- [Work required] Write out the lines below exactly, beginning at the one with "none -> green brick G11:H11 level 1" and stopping after the one with "none -> green brick J7:K7 level 2"; the pictures are not copied.

• • •

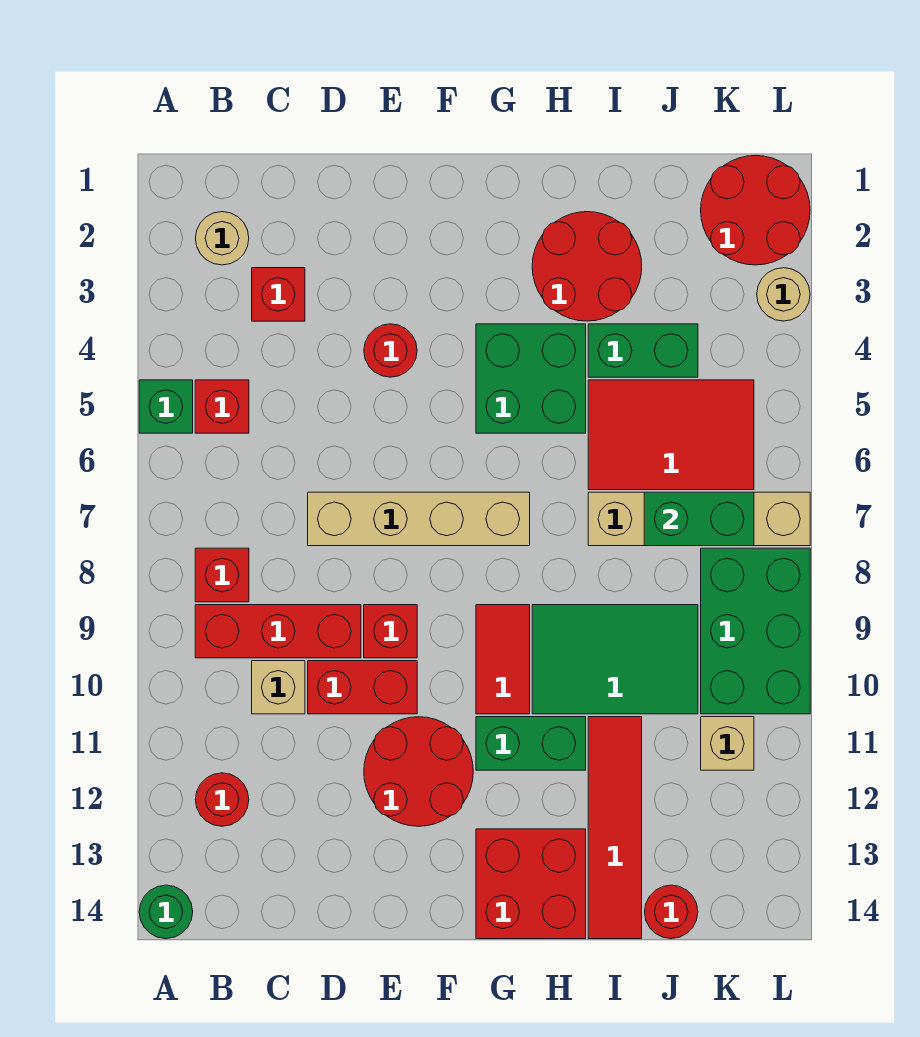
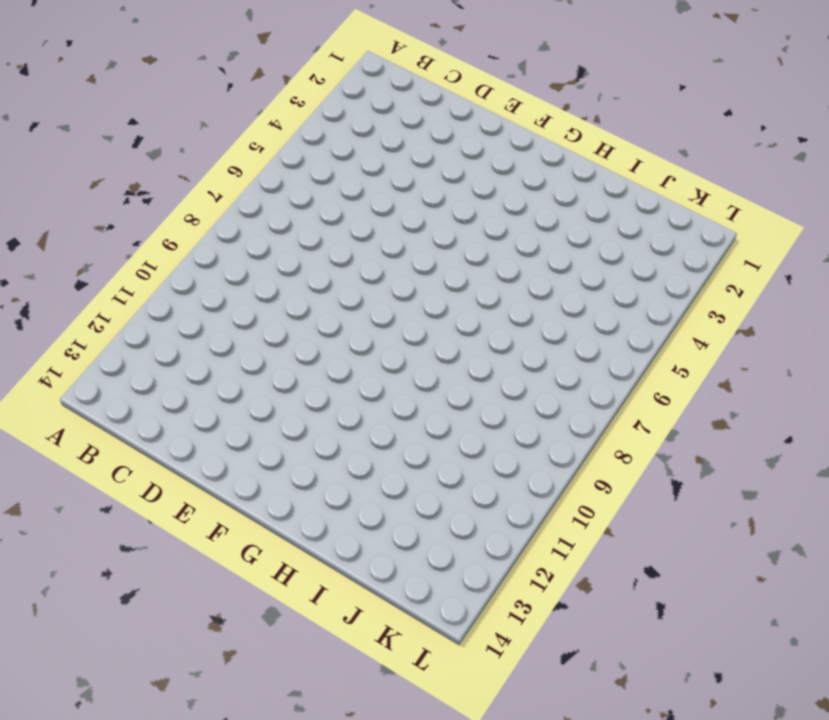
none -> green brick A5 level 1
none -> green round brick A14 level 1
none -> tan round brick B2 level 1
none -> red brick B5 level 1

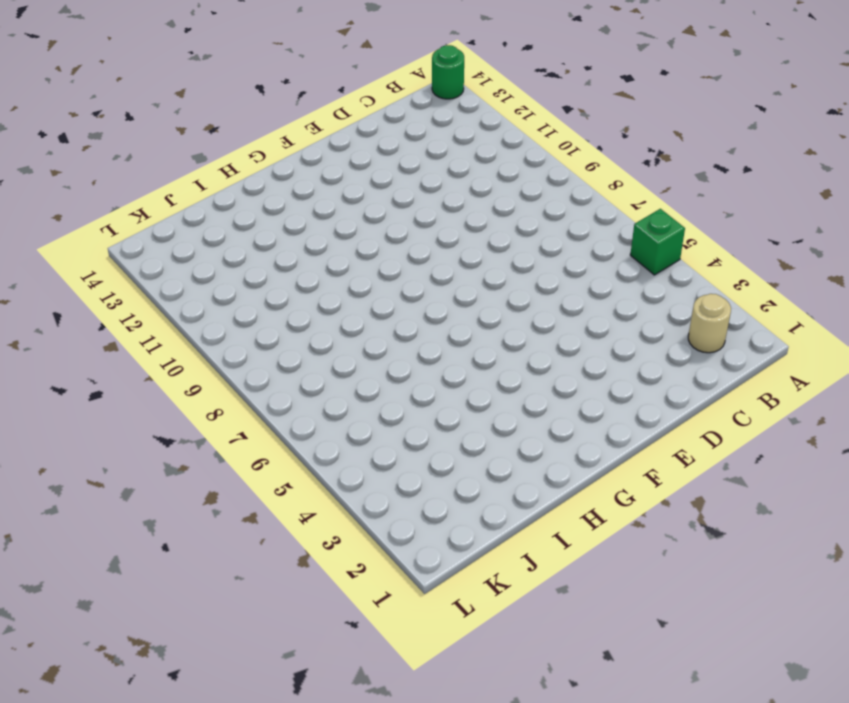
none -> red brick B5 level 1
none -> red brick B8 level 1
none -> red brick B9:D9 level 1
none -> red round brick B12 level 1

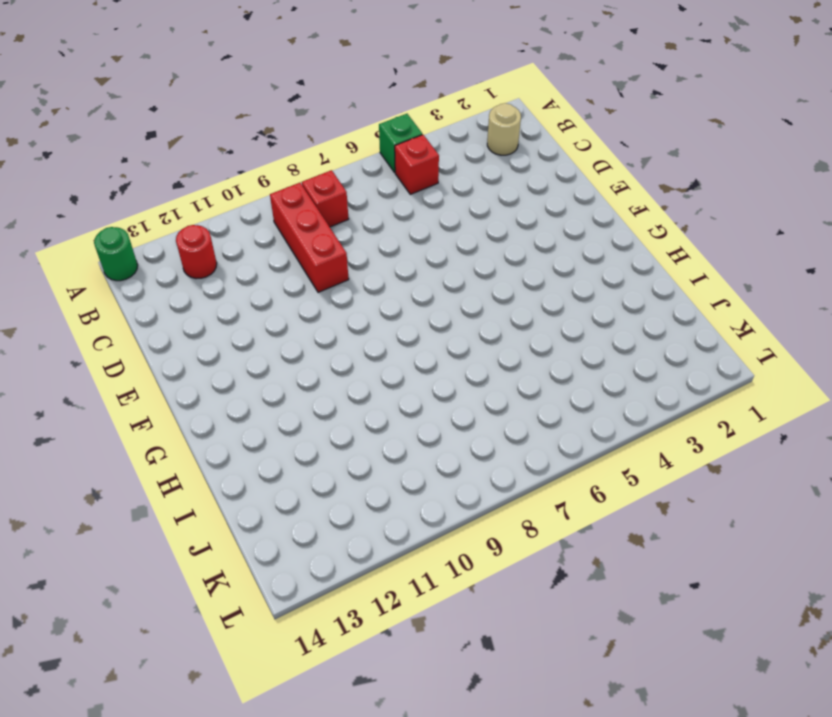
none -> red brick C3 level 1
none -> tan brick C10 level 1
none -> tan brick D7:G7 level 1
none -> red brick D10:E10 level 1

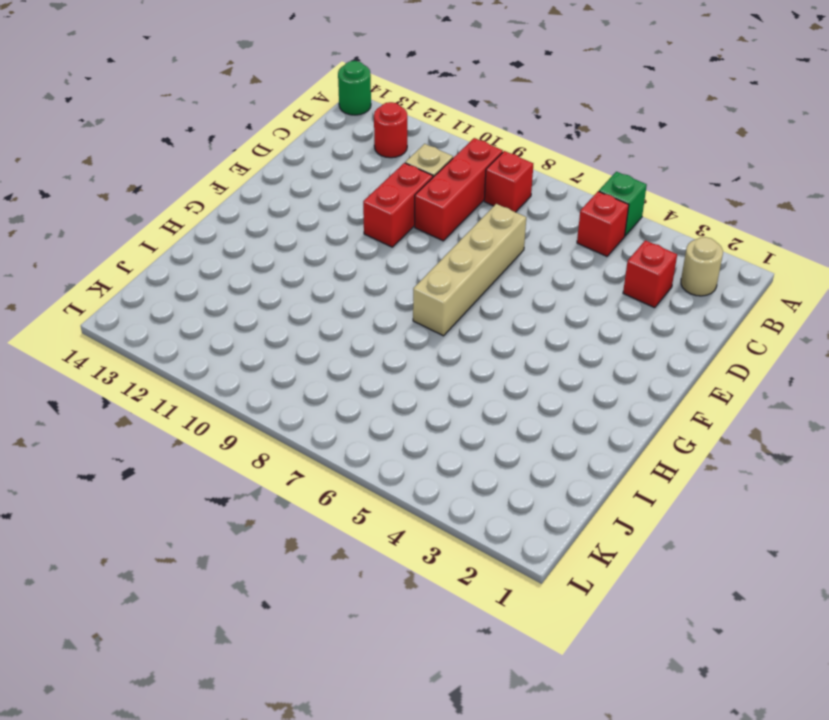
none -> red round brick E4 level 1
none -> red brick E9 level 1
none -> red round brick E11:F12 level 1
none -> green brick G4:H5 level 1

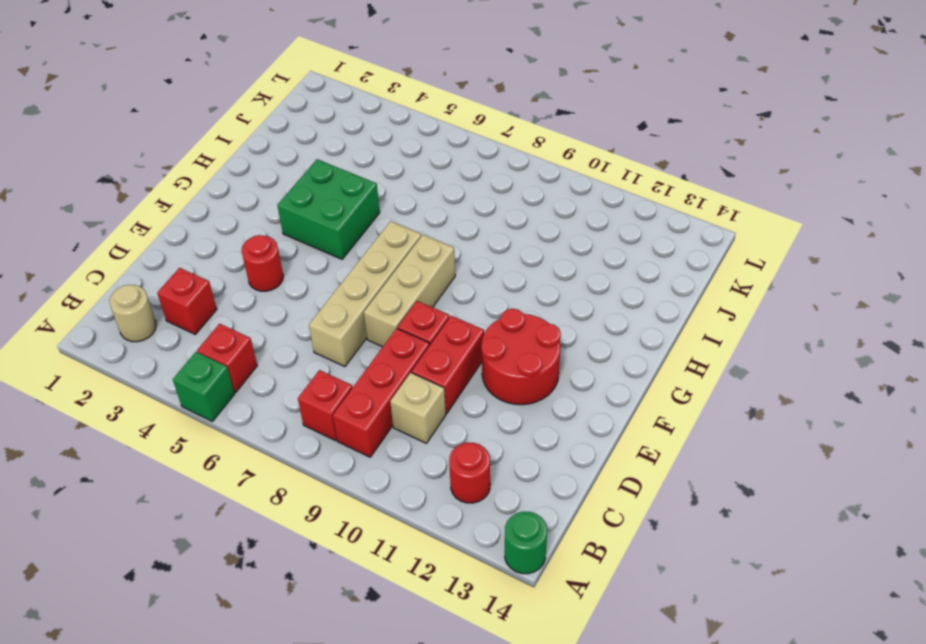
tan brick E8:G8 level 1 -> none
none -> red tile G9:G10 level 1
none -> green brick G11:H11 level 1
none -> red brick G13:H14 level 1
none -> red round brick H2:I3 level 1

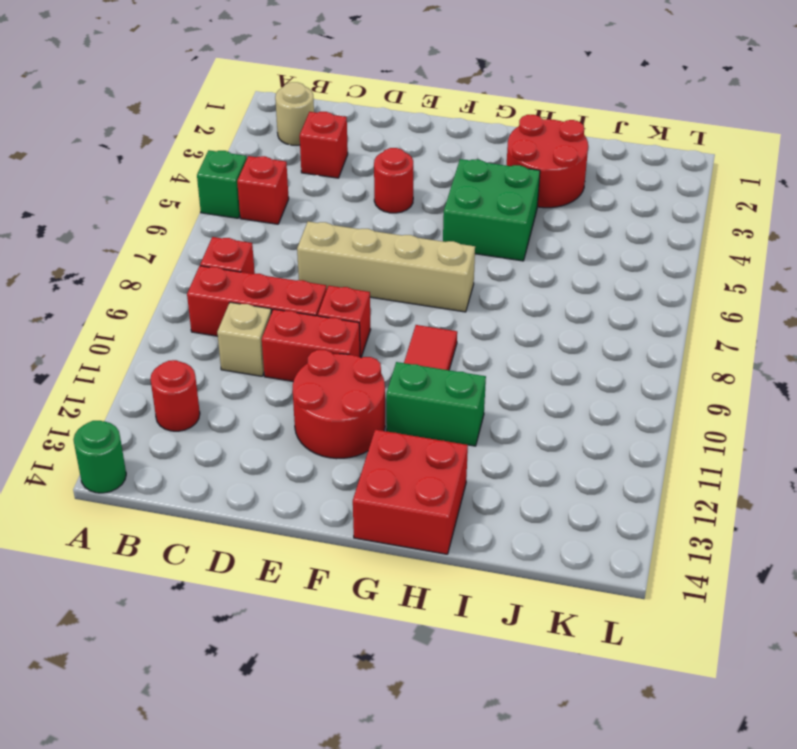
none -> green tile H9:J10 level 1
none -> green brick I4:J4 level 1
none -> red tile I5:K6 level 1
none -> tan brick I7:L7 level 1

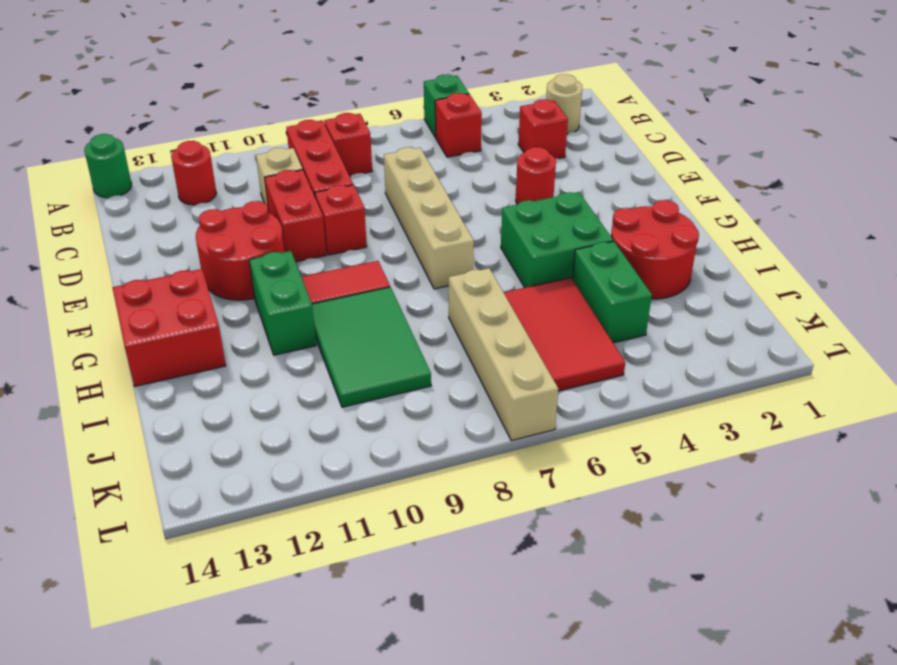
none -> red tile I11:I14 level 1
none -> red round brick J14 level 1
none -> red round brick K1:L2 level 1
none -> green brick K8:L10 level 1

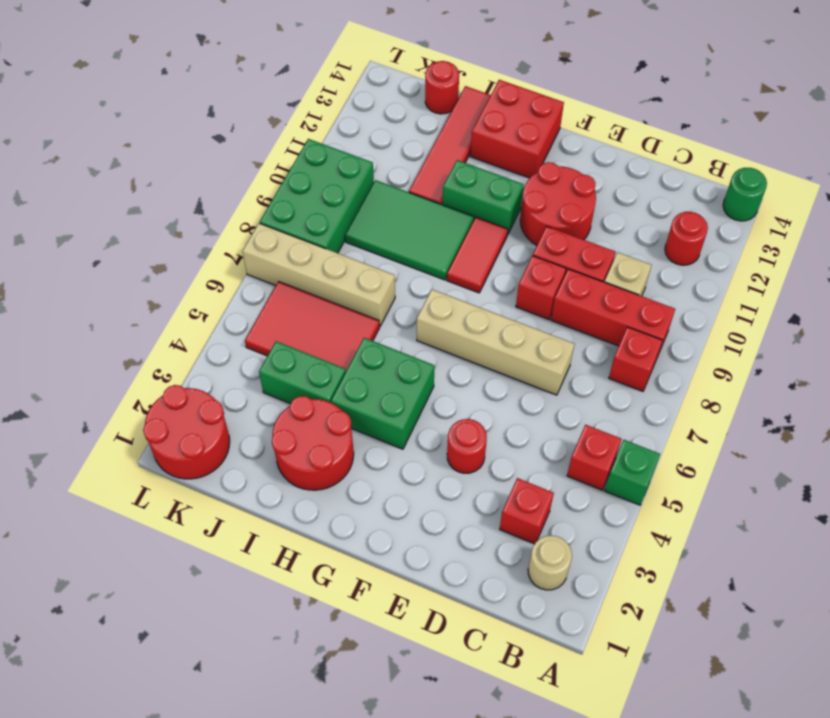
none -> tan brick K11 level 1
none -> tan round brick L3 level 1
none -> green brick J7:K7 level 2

• • •

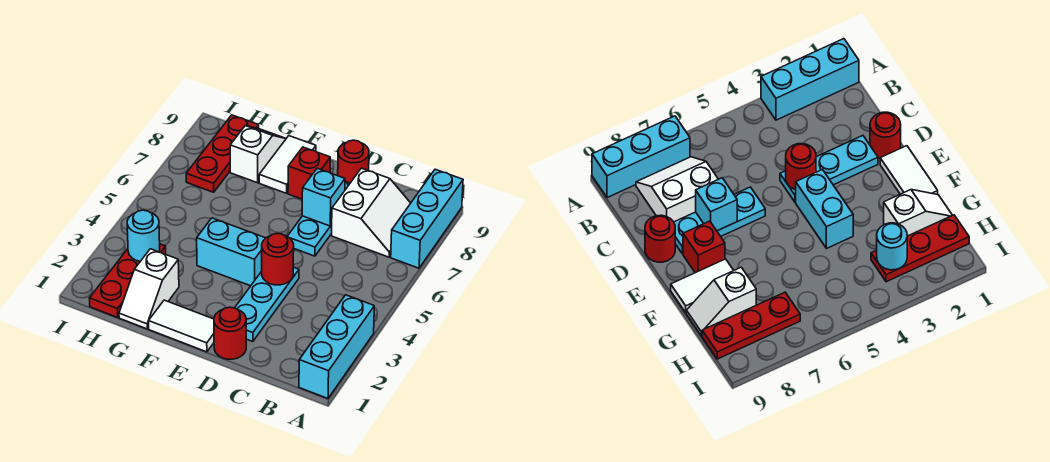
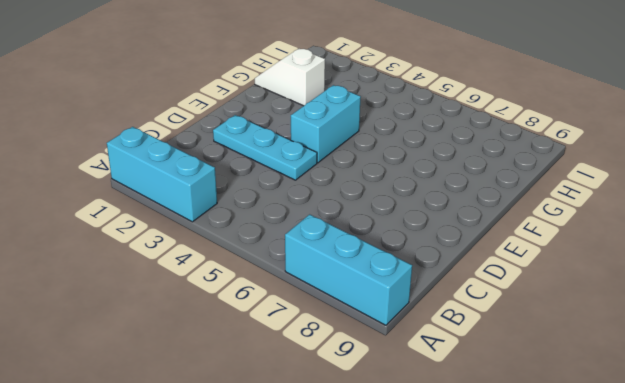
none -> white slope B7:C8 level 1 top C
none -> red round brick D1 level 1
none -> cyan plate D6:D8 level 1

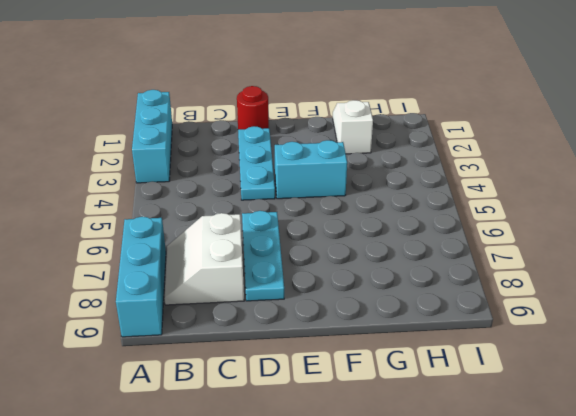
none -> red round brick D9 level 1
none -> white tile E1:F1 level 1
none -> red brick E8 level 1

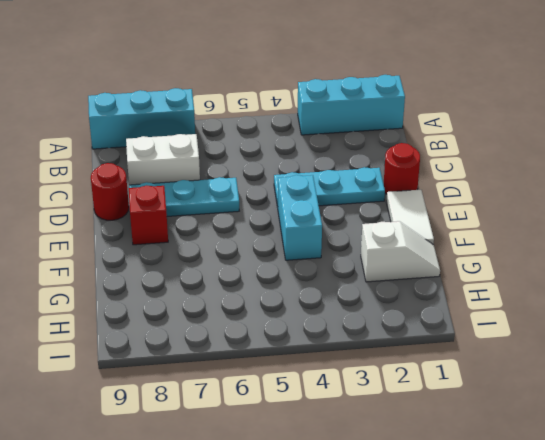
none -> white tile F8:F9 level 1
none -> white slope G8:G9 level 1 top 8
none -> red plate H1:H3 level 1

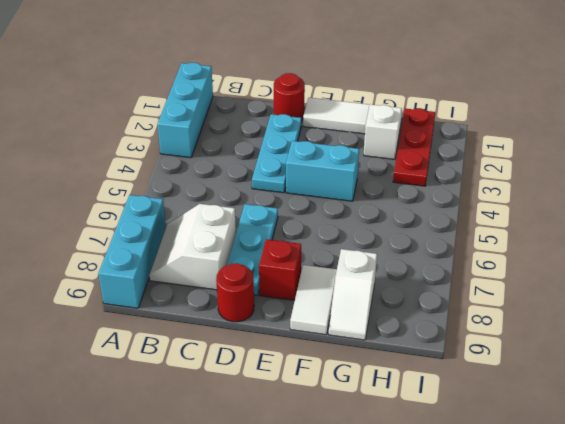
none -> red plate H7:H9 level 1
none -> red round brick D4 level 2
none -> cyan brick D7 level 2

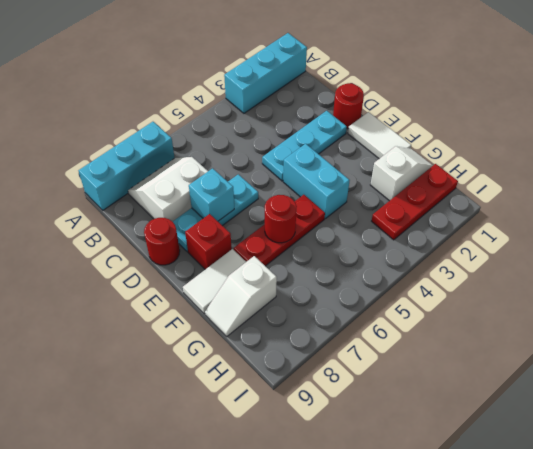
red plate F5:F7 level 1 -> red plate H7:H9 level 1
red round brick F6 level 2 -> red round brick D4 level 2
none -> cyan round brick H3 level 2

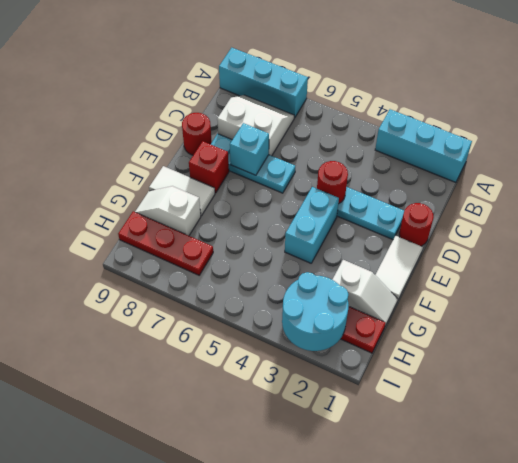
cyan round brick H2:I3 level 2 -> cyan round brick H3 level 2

• • •

- [Answer to this exercise]
none -> green brick G11:H11 level 1
none -> red brick G13:H14 level 1
none -> red round brick H2:I3 level 1

none -> green tile H9:J10 level 1
none -> green brick I4:J4 level 1
none -> red tile I5:K6 level 1
none -> tan brick I7:L7 level 1

none -> red tile I11:I14 level 1
none -> red round brick J14 level 1
none -> red round brick K1:L2 level 1
none -> green brick K8:L10 level 1

none -> tan brick K11 level 1
none -> tan round brick L3 level 1
none -> green brick J7:K7 level 2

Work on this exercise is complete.